_YOUR OBJECTIVE:_ Would you return the listing exactly as written, apart from its pictures?

»»

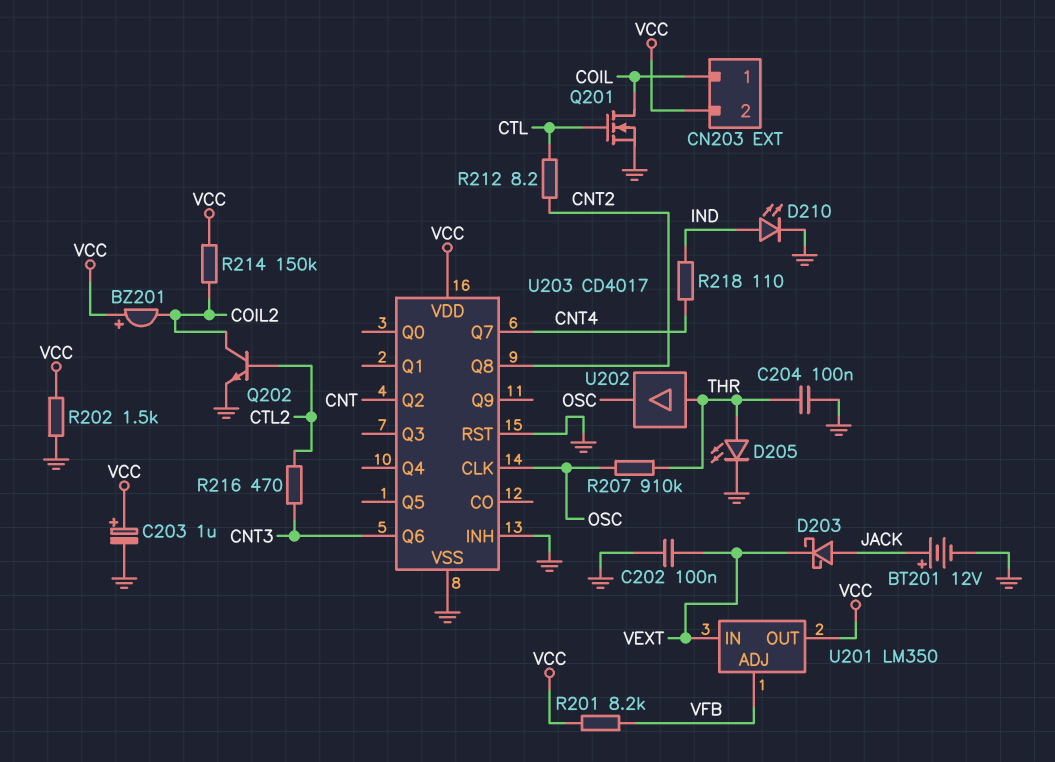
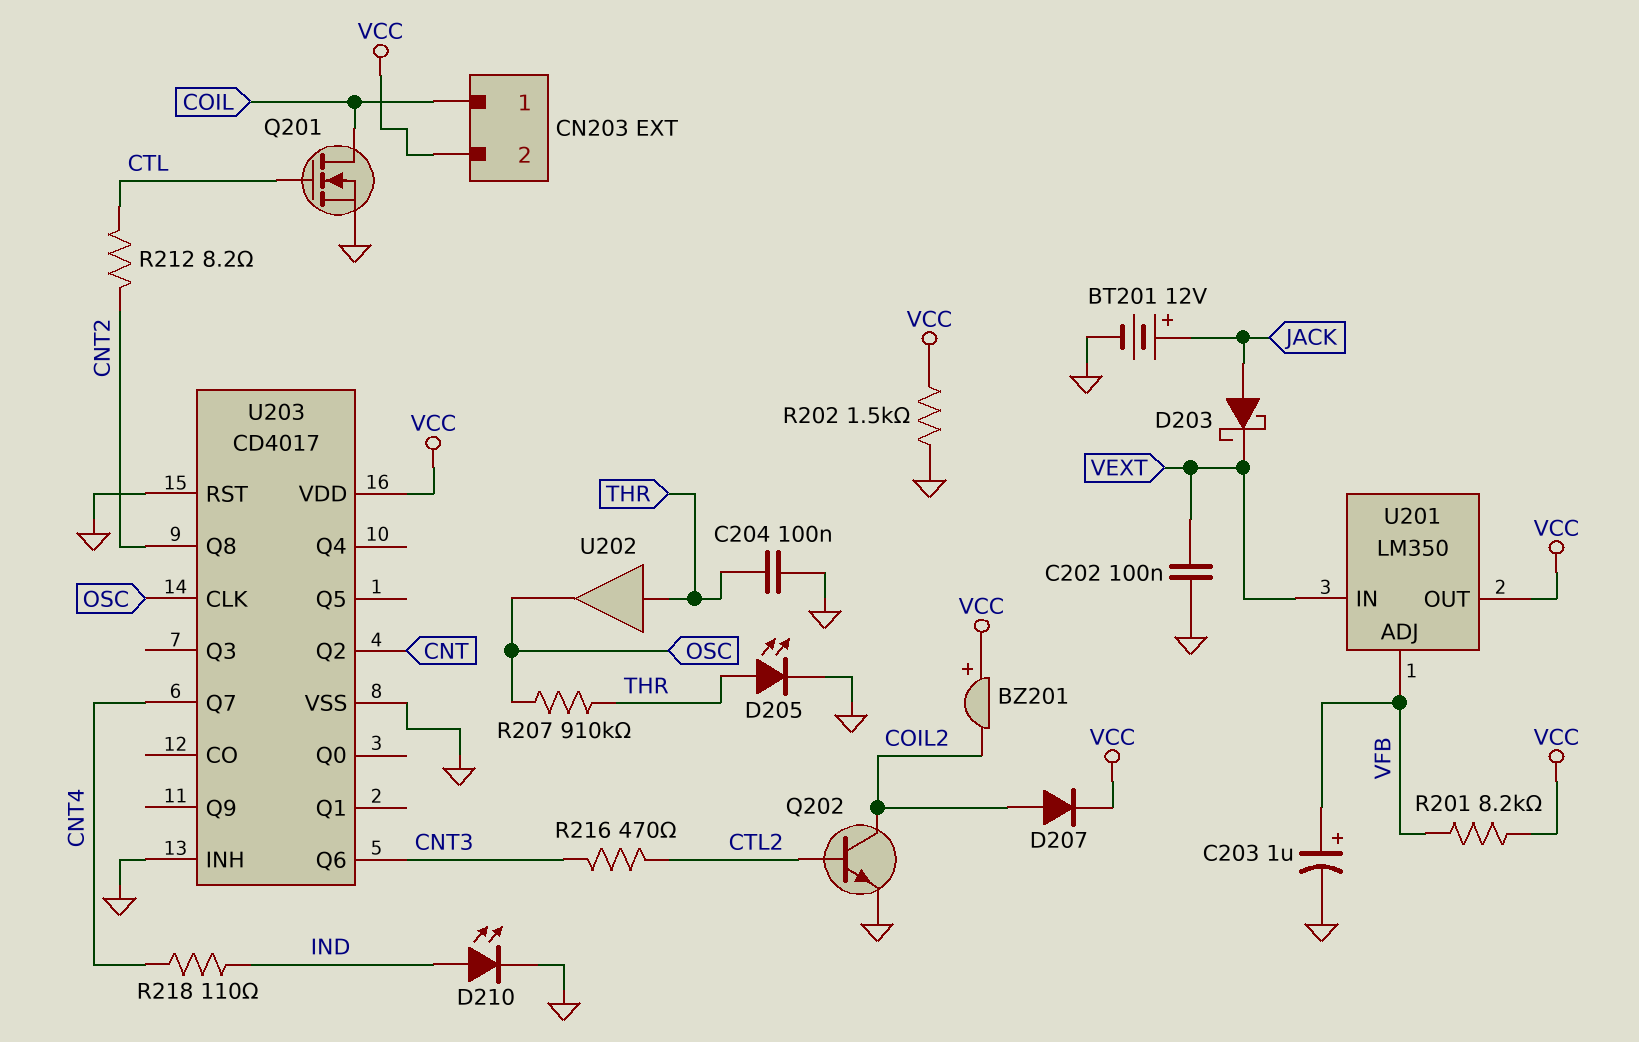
C203: 1uF (plus VCC, minus GND) -> 1uF (plus VFB, minus GND)
D207: none -> diode (A COIL2, K VCC)
R214: 150k (COIL2, VCC) -> none

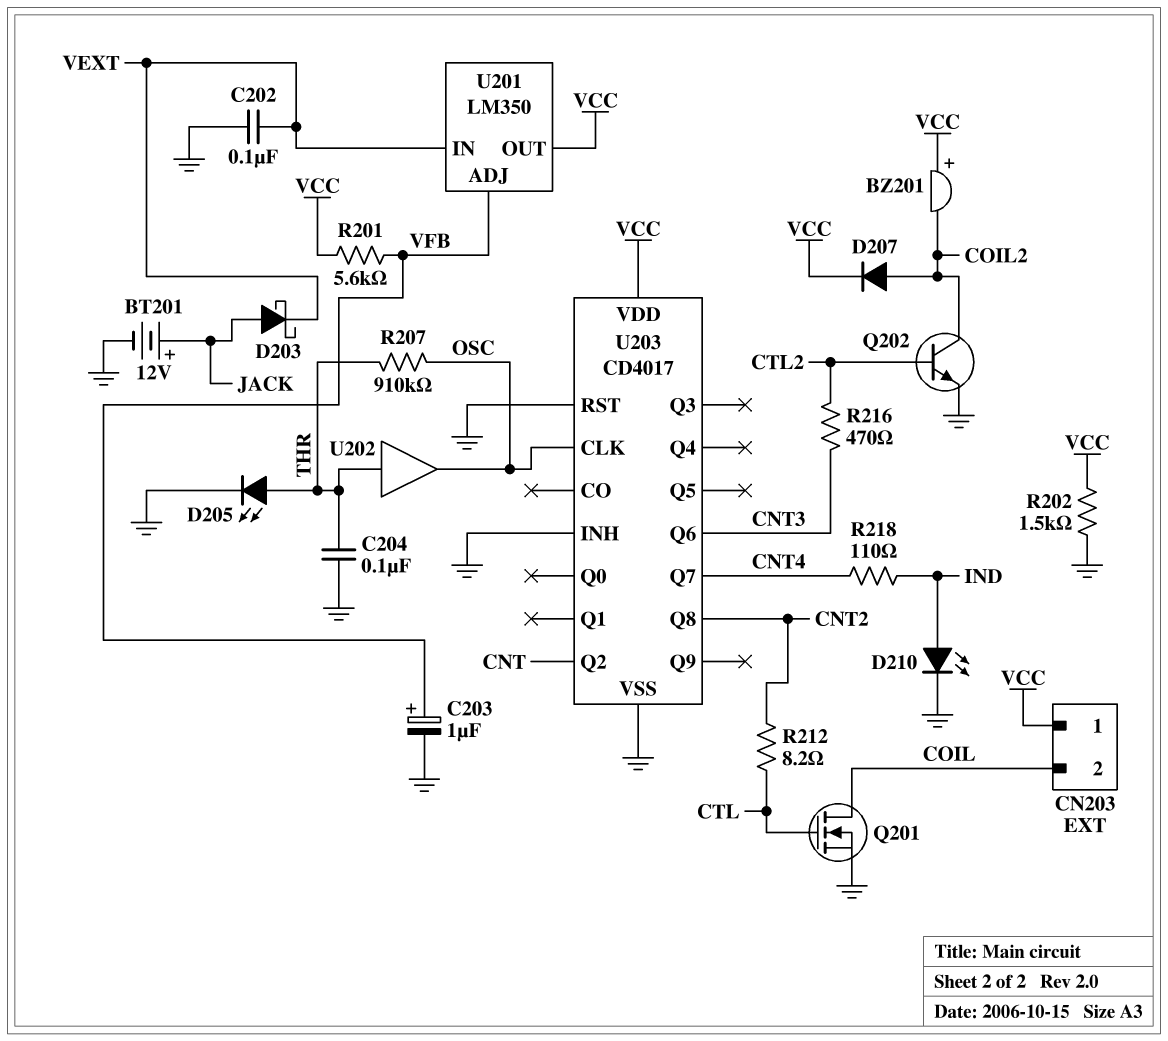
CN203 pin 1: COIL -> VCC
CN203 pin 2: VCC -> COIL
R201: 8.2k (VCC, VFB) -> 5.6k (VCC, VFB)

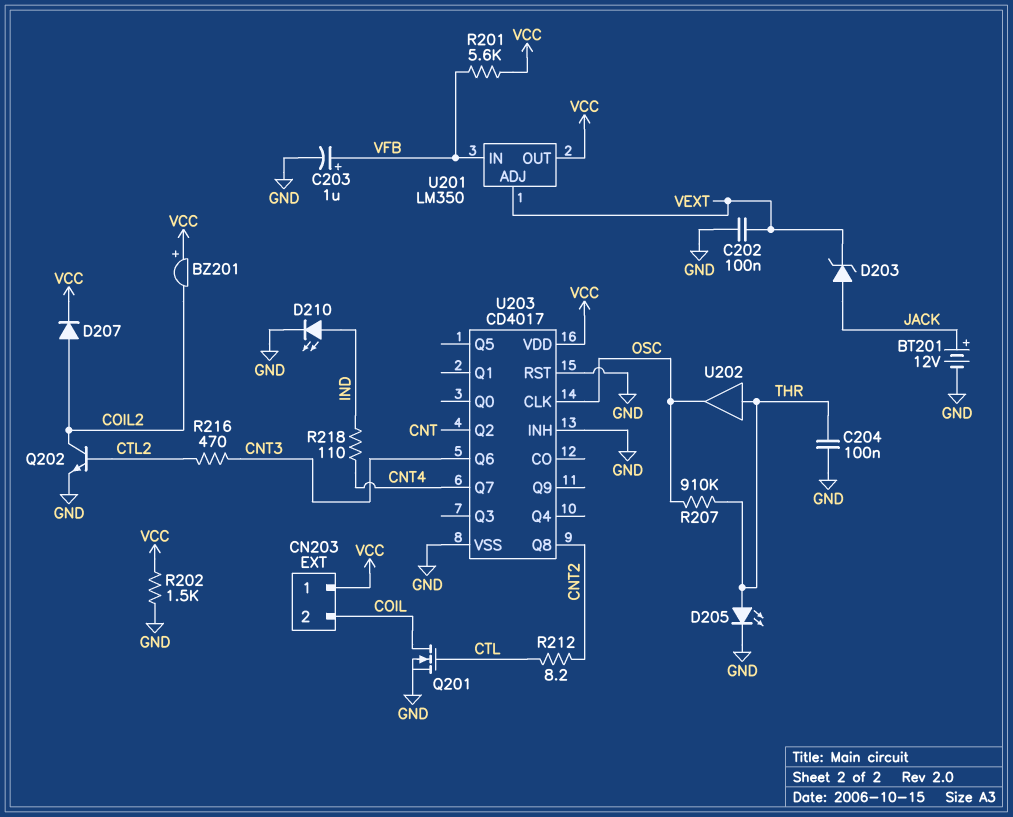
D203: schottky (A JACK, K VEXT) -> zener (A JACK, K VEXT)
U201 pin ADJ: VFB -> VEXT
U201 pin IN: VEXT -> VFB

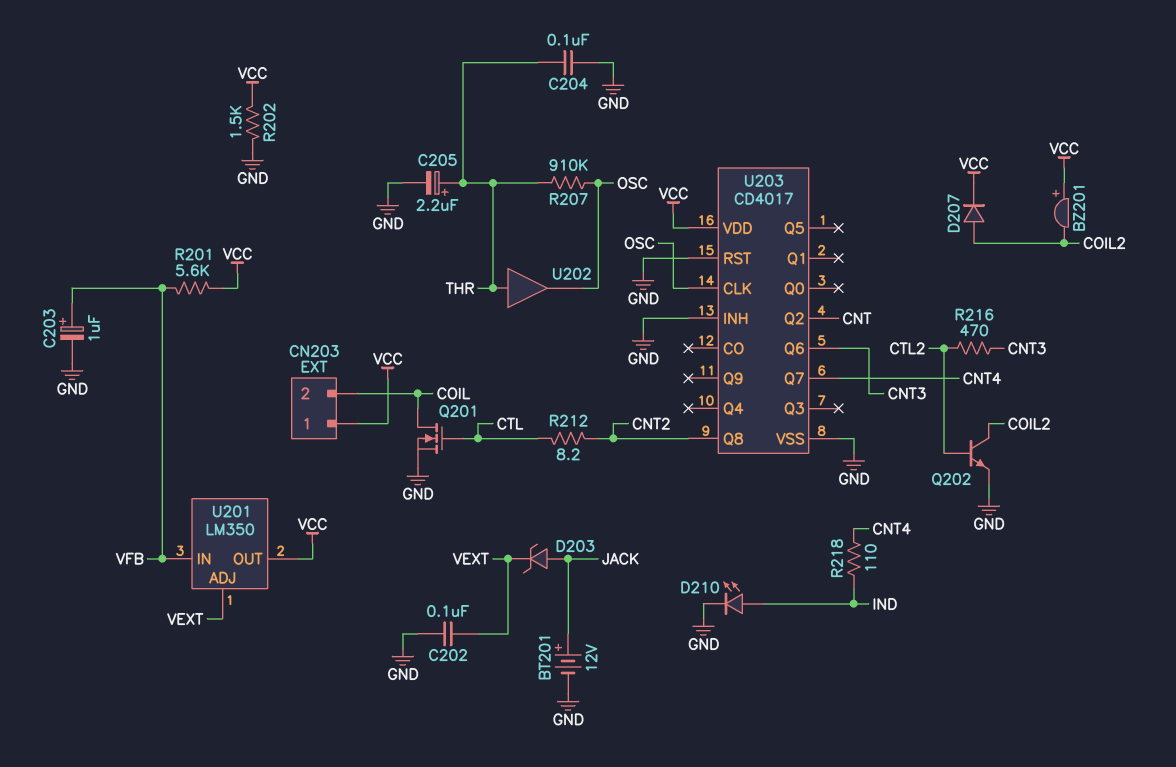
C205: none -> 2.2uF (plus THR, minus GND)
D205: LED (A THR, K GND) -> none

««

_PROBLEM SOLUTION:_
C203: 1uF (plus VCC, minus GND) -> 1uF (plus VFB, minus GND)
D207: none -> diode (A COIL2, K VCC)
R214: 150k (COIL2, VCC) -> none

CN203 pin 1: COIL -> VCC
CN203 pin 2: VCC -> COIL
R201: 8.2k (VCC, VFB) -> 5.6k (VCC, VFB)

D203: schottky (A JACK, K VEXT) -> zener (A JACK, K VEXT)
U201 pin ADJ: VFB -> VEXT
U201 pin IN: VEXT -> VFB

C205: none -> 2.2uF (plus THR, minus GND)
D205: LED (A THR, K GND) -> none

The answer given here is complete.